Data entries:
§ §

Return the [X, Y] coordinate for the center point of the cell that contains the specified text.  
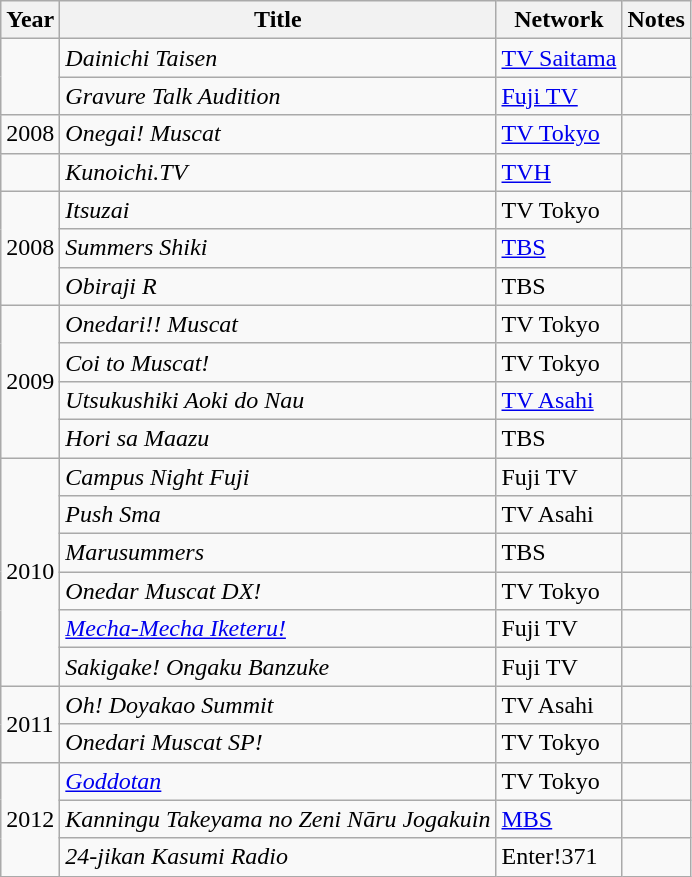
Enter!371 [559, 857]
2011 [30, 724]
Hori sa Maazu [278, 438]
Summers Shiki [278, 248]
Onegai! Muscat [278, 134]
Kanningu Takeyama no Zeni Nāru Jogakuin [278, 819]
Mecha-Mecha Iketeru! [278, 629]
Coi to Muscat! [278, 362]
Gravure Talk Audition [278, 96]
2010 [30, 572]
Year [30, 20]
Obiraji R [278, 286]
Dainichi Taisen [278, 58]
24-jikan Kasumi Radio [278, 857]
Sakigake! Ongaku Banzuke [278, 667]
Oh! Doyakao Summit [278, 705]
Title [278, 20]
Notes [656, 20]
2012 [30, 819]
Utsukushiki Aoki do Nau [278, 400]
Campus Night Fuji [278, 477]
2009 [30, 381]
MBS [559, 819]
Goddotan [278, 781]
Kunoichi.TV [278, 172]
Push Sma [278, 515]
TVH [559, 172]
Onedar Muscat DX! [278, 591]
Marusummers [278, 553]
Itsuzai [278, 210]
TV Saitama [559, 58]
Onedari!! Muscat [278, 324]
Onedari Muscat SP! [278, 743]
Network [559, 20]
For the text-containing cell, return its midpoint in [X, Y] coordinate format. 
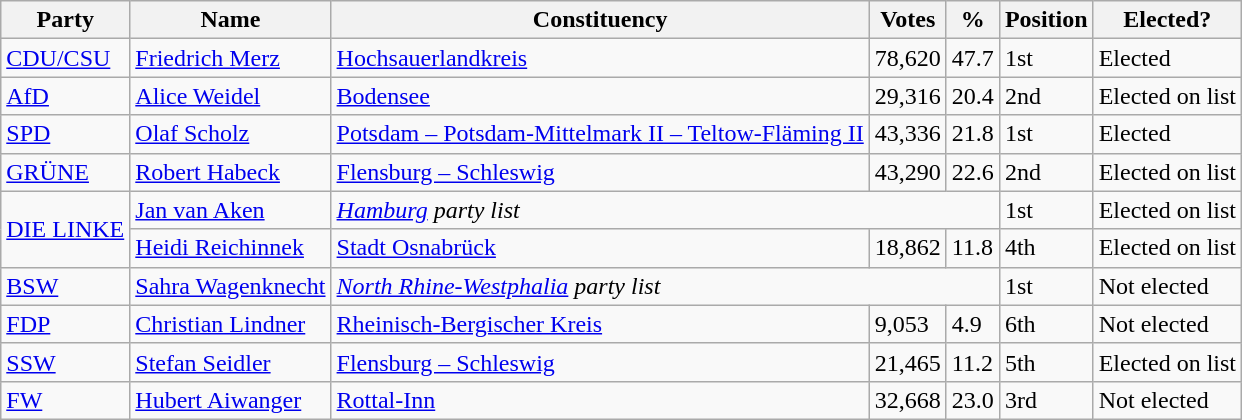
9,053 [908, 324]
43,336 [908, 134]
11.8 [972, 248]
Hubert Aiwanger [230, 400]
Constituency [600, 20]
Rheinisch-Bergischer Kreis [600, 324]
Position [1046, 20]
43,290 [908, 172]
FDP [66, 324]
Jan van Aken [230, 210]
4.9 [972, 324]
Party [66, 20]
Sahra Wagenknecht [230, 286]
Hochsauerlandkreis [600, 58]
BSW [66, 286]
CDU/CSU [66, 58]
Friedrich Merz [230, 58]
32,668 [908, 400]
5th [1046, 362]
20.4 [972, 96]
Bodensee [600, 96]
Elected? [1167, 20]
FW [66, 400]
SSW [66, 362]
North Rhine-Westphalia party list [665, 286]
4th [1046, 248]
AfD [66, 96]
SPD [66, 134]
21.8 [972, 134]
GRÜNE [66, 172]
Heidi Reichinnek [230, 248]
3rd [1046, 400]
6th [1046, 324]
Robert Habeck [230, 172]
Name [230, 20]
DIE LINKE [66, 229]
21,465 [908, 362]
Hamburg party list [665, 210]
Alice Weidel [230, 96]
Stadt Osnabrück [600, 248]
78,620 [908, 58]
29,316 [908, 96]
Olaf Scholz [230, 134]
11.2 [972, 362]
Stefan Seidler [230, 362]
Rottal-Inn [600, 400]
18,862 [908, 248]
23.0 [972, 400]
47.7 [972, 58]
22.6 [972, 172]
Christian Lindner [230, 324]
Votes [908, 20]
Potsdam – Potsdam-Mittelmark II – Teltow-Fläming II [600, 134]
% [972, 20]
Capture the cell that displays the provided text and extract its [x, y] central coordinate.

§ §

▶ Written problem
Duplicate every one of the lines above without changes, leaving out the pictures.

▶ Problem solution
Return the [X, Y] coordinate for the center point of the cell that contains the specified text.  
Enter!371 [559, 857]
2011 [30, 724]
Hori sa Maazu [278, 438]
Summers Shiki [278, 248]
Onegai! Muscat [278, 134]
Kanningu Takeyama no Zeni Nāru Jogakuin [278, 819]
Mecha-Mecha Iketeru! [278, 629]
Coi to Muscat! [278, 362]
Gravure Talk Audition [278, 96]
2010 [30, 572]
Year [30, 20]
Obiraji R [278, 286]
Dainichi Taisen [278, 58]
24-jikan Kasumi Radio [278, 857]
Sakigake! Ongaku Banzuke [278, 667]
Oh! Doyakao Summit [278, 705]
Title [278, 20]
Notes [656, 20]
2012 [30, 819]
Utsukushiki Aoki do Nau [278, 400]
Campus Night Fuji [278, 477]
2009 [30, 381]
MBS [559, 819]
Goddotan [278, 781]
Kunoichi.TV [278, 172]
Push Sma [278, 515]
TVH [559, 172]
Onedar Muscat DX! [278, 591]
Marusummers [278, 553]
Itsuzai [278, 210]
TV Saitama [559, 58]
Onedari!! Muscat [278, 324]
Onedari Muscat SP! [278, 743]
Network [559, 20]
For the text-containing cell, return its midpoint in [X, Y] coordinate format. 
9,053 [908, 324]
43,336 [908, 134]
11.8 [972, 248]
Hubert Aiwanger [230, 400]
Constituency [600, 20]
Rheinisch-Bergischer Kreis [600, 324]
Position [1046, 20]
43,290 [908, 172]
FDP [66, 324]
Jan van Aken [230, 210]
4.9 [972, 324]
Party [66, 20]
Sahra Wagenknecht [230, 286]
Hochsauerlandkreis [600, 58]
BSW [66, 286]
CDU/CSU [66, 58]
Friedrich Merz [230, 58]
32,668 [908, 400]
5th [1046, 362]
20.4 [972, 96]
Bodensee [600, 96]
Elected? [1167, 20]
FW [66, 400]
SSW [66, 362]
North Rhine-Westphalia party list [665, 286]
4th [1046, 248]
AfD [66, 96]
SPD [66, 134]
21.8 [972, 134]
GRÜNE [66, 172]
Heidi Reichinnek [230, 248]
3rd [1046, 400]
6th [1046, 324]
Robert Habeck [230, 172]
Name [230, 20]
DIE LINKE [66, 229]
21,465 [908, 362]
Hamburg party list [665, 210]
Alice Weidel [230, 96]
Stadt Osnabrück [600, 248]
78,620 [908, 58]
29,316 [908, 96]
Olaf Scholz [230, 134]
11.2 [972, 362]
Stefan Seidler [230, 362]
Rottal-Inn [600, 400]
18,862 [908, 248]
23.0 [972, 400]
47.7 [972, 58]
22.6 [972, 172]
Christian Lindner [230, 324]
Votes [908, 20]
Potsdam – Potsdam-Mittelmark II – Teltow-Fläming II [600, 134]
% [972, 20]
Capture the cell that displays the provided text and extract its [x, y] central coordinate.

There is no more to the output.